Content starts

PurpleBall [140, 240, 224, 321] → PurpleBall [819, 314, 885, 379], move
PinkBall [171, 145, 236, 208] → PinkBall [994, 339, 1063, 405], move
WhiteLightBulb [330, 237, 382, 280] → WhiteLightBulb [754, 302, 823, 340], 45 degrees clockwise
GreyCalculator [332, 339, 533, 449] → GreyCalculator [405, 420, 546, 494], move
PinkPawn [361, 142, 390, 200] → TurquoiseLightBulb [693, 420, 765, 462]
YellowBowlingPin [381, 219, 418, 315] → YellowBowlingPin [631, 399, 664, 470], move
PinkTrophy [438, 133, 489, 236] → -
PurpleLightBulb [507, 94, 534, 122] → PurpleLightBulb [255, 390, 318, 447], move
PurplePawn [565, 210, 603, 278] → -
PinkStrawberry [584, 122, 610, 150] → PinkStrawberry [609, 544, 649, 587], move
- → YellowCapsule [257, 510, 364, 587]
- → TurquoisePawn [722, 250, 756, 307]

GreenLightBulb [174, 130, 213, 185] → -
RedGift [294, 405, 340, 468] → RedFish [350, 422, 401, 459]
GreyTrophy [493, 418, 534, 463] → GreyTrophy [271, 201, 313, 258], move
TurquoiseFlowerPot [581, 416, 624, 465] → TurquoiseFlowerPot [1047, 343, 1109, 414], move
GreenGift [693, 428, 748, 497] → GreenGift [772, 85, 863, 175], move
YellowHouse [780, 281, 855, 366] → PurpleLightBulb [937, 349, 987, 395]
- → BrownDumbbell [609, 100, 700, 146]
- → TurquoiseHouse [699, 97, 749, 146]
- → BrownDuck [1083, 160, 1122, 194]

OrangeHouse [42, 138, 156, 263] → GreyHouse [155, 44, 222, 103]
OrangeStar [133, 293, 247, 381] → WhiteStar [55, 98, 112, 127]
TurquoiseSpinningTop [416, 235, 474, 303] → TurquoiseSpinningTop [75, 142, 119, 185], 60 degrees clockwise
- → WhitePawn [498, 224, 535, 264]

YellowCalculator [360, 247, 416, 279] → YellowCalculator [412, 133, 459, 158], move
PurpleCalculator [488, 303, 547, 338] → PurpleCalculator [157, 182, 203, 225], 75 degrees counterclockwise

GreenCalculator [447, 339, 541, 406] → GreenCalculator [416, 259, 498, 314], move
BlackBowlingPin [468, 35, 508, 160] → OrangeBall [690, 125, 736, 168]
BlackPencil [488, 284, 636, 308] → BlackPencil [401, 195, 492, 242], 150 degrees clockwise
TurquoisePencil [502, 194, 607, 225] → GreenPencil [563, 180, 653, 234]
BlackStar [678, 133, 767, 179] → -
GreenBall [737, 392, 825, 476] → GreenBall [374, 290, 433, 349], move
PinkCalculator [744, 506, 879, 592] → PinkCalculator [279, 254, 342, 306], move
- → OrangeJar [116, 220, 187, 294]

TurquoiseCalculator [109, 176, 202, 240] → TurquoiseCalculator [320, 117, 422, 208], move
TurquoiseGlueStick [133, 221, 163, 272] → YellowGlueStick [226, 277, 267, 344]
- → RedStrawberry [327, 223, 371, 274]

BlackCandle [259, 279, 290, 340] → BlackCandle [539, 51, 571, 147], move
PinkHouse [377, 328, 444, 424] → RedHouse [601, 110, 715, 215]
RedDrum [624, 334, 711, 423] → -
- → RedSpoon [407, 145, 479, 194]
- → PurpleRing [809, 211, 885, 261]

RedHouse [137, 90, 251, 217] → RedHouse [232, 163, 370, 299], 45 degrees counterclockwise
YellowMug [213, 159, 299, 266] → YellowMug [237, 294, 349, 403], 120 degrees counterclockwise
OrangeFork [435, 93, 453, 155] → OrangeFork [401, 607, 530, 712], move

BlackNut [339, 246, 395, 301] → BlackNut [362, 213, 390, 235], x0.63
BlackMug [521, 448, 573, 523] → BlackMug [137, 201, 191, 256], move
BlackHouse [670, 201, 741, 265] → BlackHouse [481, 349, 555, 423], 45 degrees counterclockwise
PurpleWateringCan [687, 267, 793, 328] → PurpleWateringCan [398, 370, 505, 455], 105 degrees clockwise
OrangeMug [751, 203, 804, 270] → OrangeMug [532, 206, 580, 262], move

Content ends

→ Required work
Please give back the listing in full; each line must match exactly.

→ Result of this task
PurpleBall [140, 240, 224, 321] → PurpleBall [819, 314, 885, 379], move
PinkBall [171, 145, 236, 208] → PinkBall [994, 339, 1063, 405], move
WhiteLightBulb [330, 237, 382, 280] → WhiteLightBulb [754, 302, 823, 340], 45 degrees clockwise
GreyCalculator [332, 339, 533, 449] → GreyCalculator [405, 420, 546, 494], move
PinkPawn [361, 142, 390, 200] → TurquoiseLightBulb [693, 420, 765, 462]
YellowBowlingPin [381, 219, 418, 315] → YellowBowlingPin [631, 399, 664, 470], move
PinkTrophy [438, 133, 489, 236] → -
PurpleLightBulb [507, 94, 534, 122] → PurpleLightBulb [255, 390, 318, 447], move
PurplePawn [565, 210, 603, 278] → -
PinkStrawberry [584, 122, 610, 150] → PinkStrawberry [609, 544, 649, 587], move
- → YellowCapsule [257, 510, 364, 587]
- → TurquoisePawn [722, 250, 756, 307]

GreenLightBulb [174, 130, 213, 185] → -
RedGift [294, 405, 340, 468] → RedFish [350, 422, 401, 459]
GreyTrophy [493, 418, 534, 463] → GreyTrophy [271, 201, 313, 258], move
TurquoiseFlowerPot [581, 416, 624, 465] → TurquoiseFlowerPot [1047, 343, 1109, 414], move
GreenGift [693, 428, 748, 497] → GreenGift [772, 85, 863, 175], move
YellowHouse [780, 281, 855, 366] → PurpleLightBulb [937, 349, 987, 395]
- → BrownDumbbell [609, 100, 700, 146]
- → TurquoiseHouse [699, 97, 749, 146]
- → BrownDuck [1083, 160, 1122, 194]

OrangeHouse [42, 138, 156, 263] → GreyHouse [155, 44, 222, 103]
OrangeStar [133, 293, 247, 381] → WhiteStar [55, 98, 112, 127]
TurquoiseSpinningTop [416, 235, 474, 303] → TurquoiseSpinningTop [75, 142, 119, 185], 60 degrees clockwise
- → WhitePawn [498, 224, 535, 264]

YellowCalculator [360, 247, 416, 279] → YellowCalculator [412, 133, 459, 158], move
PurpleCalculator [488, 303, 547, 338] → PurpleCalculator [157, 182, 203, 225], 75 degrees counterclockwise

GreenCalculator [447, 339, 541, 406] → GreenCalculator [416, 259, 498, 314], move
BlackBowlingPin [468, 35, 508, 160] → OrangeBall [690, 125, 736, 168]
BlackPencil [488, 284, 636, 308] → BlackPencil [401, 195, 492, 242], 150 degrees clockwise
TurquoisePencil [502, 194, 607, 225] → GreenPencil [563, 180, 653, 234]
BlackStar [678, 133, 767, 179] → -
GreenBall [737, 392, 825, 476] → GreenBall [374, 290, 433, 349], move
PinkCalculator [744, 506, 879, 592] → PinkCalculator [279, 254, 342, 306], move
- → OrangeJar [116, 220, 187, 294]

TurquoiseCalculator [109, 176, 202, 240] → TurquoiseCalculator [320, 117, 422, 208], move
TurquoiseGlueStick [133, 221, 163, 272] → YellowGlueStick [226, 277, 267, 344]
- → RedStrawberry [327, 223, 371, 274]

BlackCandle [259, 279, 290, 340] → BlackCandle [539, 51, 571, 147], move
PinkHouse [377, 328, 444, 424] → RedHouse [601, 110, 715, 215]
RedDrum [624, 334, 711, 423] → -
- → RedSpoon [407, 145, 479, 194]
- → PurpleRing [809, 211, 885, 261]

RedHouse [137, 90, 251, 217] → RedHouse [232, 163, 370, 299], 45 degrees counterclockwise
YellowMug [213, 159, 299, 266] → YellowMug [237, 294, 349, 403], 120 degrees counterclockwise
OrangeFork [435, 93, 453, 155] → OrangeFork [401, 607, 530, 712], move

BlackNut [339, 246, 395, 301] → BlackNut [362, 213, 390, 235], x0.63
BlackMug [521, 448, 573, 523] → BlackMug [137, 201, 191, 256], move
BlackHouse [670, 201, 741, 265] → BlackHouse [481, 349, 555, 423], 45 degrees counterclockwise
PurpleWateringCan [687, 267, 793, 328] → PurpleWateringCan [398, 370, 505, 455], 105 degrees clockwise
OrangeMug [751, 203, 804, 270] → OrangeMug [532, 206, 580, 262], move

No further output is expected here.